→ GOAL:
Locate every line in the entries below that contains the string "kern", and copy each of those lines out in full.

START

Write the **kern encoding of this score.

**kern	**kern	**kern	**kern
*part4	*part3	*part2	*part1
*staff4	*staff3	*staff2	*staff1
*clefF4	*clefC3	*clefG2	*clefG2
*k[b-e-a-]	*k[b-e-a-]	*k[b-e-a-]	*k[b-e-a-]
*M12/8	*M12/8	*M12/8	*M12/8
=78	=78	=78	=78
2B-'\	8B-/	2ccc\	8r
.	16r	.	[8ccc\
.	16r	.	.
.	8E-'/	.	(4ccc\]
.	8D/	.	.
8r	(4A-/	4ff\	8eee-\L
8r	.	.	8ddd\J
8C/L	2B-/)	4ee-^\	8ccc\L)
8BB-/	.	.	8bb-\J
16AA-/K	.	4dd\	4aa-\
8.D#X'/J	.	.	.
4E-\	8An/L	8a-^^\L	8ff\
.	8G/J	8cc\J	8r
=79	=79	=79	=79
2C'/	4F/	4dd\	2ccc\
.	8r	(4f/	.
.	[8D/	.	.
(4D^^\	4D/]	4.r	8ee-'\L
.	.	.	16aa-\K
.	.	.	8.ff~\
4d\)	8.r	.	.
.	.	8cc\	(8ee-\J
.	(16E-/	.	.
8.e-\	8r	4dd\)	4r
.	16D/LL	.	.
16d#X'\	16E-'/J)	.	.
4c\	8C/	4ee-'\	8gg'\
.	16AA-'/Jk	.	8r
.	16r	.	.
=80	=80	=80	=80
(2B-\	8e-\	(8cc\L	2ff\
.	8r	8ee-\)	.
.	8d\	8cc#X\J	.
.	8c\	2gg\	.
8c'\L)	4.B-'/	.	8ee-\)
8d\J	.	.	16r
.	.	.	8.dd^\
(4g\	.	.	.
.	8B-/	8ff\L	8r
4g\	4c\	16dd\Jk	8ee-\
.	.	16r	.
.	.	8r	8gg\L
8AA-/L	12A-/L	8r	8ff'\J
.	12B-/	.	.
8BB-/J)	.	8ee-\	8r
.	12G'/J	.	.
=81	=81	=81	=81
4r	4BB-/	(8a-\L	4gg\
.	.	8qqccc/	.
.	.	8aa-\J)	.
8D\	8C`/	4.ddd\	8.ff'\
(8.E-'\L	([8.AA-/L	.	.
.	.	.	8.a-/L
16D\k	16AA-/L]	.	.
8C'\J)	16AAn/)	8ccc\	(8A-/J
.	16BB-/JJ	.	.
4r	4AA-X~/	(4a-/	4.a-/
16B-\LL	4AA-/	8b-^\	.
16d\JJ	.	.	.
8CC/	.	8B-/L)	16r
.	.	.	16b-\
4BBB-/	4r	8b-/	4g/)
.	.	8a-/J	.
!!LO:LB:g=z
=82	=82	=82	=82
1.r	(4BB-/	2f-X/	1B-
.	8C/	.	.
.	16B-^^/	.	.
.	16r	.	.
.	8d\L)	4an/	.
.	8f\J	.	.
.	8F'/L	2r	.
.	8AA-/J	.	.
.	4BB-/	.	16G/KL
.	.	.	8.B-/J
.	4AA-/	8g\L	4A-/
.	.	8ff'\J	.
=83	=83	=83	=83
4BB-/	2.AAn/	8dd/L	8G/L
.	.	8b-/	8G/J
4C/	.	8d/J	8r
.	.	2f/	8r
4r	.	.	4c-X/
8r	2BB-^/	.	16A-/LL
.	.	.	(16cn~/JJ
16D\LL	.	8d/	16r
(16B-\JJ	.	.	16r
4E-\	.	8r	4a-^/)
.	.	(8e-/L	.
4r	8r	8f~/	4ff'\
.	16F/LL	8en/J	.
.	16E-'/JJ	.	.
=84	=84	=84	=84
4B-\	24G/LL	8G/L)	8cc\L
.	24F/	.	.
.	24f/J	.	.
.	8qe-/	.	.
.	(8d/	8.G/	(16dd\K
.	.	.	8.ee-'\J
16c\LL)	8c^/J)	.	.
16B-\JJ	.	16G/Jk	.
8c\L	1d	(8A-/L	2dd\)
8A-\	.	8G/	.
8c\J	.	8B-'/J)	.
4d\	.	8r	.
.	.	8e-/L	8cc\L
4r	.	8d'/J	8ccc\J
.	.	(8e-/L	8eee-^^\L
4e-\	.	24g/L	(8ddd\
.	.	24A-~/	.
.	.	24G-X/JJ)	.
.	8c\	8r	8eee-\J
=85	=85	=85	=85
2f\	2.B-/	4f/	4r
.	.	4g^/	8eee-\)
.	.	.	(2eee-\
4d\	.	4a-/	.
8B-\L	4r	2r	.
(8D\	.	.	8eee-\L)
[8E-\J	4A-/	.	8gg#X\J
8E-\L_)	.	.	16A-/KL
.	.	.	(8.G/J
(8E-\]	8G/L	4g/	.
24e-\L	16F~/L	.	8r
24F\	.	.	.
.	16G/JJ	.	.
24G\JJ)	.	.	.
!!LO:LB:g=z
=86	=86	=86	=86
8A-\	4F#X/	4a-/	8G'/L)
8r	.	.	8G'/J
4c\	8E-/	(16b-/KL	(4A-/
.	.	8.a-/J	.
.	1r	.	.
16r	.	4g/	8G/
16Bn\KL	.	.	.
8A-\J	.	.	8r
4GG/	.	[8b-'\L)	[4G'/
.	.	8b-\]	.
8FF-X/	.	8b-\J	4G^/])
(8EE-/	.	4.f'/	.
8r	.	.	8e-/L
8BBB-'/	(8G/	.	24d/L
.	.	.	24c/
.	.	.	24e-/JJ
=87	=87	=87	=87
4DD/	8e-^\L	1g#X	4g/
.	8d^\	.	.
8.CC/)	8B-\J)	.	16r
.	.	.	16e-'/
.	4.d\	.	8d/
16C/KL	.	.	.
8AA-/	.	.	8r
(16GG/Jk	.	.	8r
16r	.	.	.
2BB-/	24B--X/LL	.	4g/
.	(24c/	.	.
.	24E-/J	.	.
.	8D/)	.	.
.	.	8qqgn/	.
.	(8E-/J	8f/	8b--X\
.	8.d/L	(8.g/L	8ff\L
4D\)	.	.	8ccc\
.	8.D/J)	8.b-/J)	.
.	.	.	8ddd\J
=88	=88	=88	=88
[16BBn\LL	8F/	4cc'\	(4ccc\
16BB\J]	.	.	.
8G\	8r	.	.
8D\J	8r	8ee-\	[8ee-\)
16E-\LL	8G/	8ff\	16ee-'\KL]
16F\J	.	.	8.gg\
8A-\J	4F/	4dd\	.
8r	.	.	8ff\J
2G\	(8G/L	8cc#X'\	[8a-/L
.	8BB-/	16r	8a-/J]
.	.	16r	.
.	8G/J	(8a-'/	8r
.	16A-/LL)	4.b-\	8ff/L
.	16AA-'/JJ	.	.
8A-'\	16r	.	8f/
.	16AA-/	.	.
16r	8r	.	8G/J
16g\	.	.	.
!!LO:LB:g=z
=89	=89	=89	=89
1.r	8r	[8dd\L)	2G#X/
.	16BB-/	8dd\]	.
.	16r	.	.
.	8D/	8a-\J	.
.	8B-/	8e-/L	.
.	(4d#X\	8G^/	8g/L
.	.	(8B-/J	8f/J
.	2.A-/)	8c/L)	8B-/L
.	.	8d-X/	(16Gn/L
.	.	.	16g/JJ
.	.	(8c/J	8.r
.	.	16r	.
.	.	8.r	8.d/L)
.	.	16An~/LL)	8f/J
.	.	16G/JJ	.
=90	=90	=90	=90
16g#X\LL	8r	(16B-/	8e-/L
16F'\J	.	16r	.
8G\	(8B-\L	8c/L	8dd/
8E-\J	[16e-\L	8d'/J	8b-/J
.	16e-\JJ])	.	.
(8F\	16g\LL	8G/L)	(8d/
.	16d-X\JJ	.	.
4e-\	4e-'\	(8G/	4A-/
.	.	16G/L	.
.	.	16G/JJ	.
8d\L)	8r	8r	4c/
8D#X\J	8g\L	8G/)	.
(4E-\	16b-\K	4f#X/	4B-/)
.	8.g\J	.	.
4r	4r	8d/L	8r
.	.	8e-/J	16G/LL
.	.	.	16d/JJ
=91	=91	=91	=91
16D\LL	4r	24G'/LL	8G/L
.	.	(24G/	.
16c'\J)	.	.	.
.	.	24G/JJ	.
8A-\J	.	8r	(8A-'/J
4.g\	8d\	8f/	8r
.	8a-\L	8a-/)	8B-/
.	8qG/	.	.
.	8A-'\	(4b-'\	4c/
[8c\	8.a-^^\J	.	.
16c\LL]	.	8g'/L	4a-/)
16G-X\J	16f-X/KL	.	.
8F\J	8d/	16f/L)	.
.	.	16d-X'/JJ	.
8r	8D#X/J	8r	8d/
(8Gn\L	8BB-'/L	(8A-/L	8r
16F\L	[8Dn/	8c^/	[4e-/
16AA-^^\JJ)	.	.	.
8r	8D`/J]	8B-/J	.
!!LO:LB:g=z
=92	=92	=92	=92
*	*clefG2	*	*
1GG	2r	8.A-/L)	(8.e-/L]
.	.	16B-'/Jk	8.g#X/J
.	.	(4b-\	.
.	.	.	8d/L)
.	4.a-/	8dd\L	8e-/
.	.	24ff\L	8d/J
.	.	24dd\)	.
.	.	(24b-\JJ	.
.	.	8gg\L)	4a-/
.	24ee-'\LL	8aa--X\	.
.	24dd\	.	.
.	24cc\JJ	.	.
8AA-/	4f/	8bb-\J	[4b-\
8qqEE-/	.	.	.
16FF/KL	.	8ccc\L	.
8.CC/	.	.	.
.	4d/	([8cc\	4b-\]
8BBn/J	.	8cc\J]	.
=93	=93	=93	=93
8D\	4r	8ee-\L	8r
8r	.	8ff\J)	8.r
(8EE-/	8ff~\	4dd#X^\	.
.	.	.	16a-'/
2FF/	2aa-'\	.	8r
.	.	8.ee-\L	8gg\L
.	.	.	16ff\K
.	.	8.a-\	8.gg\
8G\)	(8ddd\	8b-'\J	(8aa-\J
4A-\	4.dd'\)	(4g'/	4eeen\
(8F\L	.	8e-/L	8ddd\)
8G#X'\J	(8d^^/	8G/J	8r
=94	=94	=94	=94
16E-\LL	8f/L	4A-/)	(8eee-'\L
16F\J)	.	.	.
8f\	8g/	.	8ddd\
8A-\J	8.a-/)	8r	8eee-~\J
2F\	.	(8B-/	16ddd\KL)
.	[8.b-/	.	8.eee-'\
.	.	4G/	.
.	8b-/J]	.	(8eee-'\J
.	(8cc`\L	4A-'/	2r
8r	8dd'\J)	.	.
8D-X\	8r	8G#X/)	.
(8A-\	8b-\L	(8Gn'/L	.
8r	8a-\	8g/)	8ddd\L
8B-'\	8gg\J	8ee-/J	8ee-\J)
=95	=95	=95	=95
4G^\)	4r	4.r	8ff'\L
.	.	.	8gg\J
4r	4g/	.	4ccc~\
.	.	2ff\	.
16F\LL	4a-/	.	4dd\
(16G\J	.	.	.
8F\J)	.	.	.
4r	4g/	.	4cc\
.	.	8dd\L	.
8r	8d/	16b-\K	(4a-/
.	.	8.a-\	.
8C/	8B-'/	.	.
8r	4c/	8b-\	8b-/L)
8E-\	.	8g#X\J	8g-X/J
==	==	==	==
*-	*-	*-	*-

END

→ ANSWER BELOW:
Write the **kern encoding of this score.
**kern	**kern	**kern	**kern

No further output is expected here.